• _Supplied material_:
::::::::

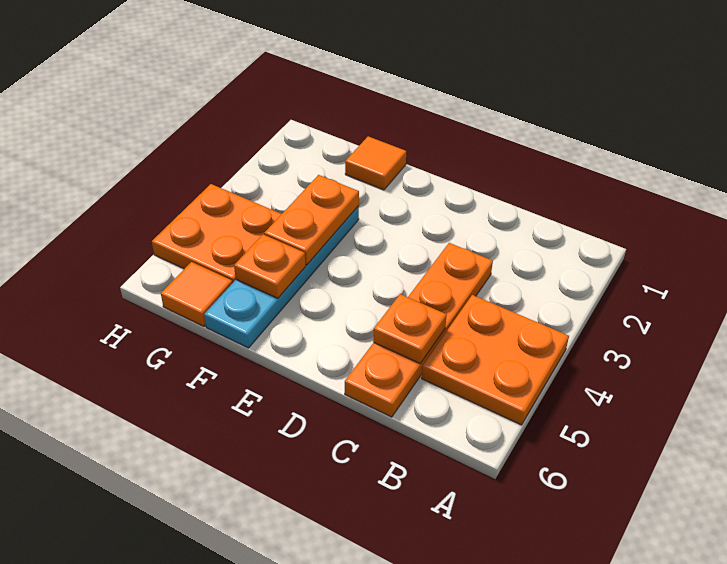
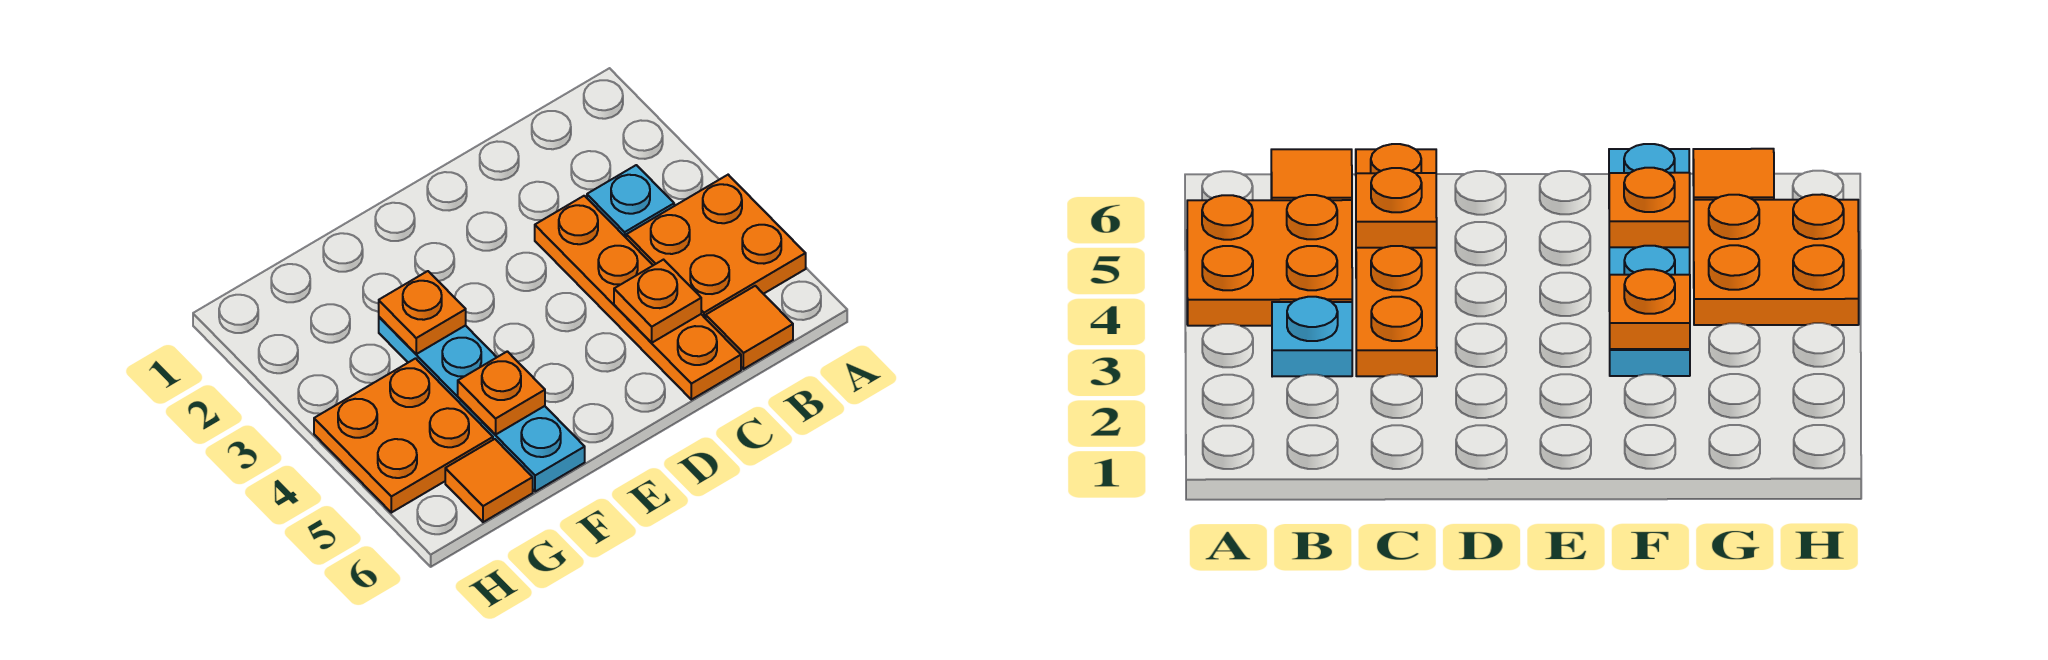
none -> cyan plate B3 level 1
orange tile F1 level 1 -> orange tile B6 level 1
orange plate F3:F4 level 2 -> orange plate F3 level 2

::::::::

Please write out every line of the listing above exactly, and leave the images behind.

• _Solution to this problem_:
none -> cyan plate B3 level 1
orange tile F1 level 1 -> orange tile B6 level 1
orange plate F3:F4 level 2 -> orange plate F3 level 2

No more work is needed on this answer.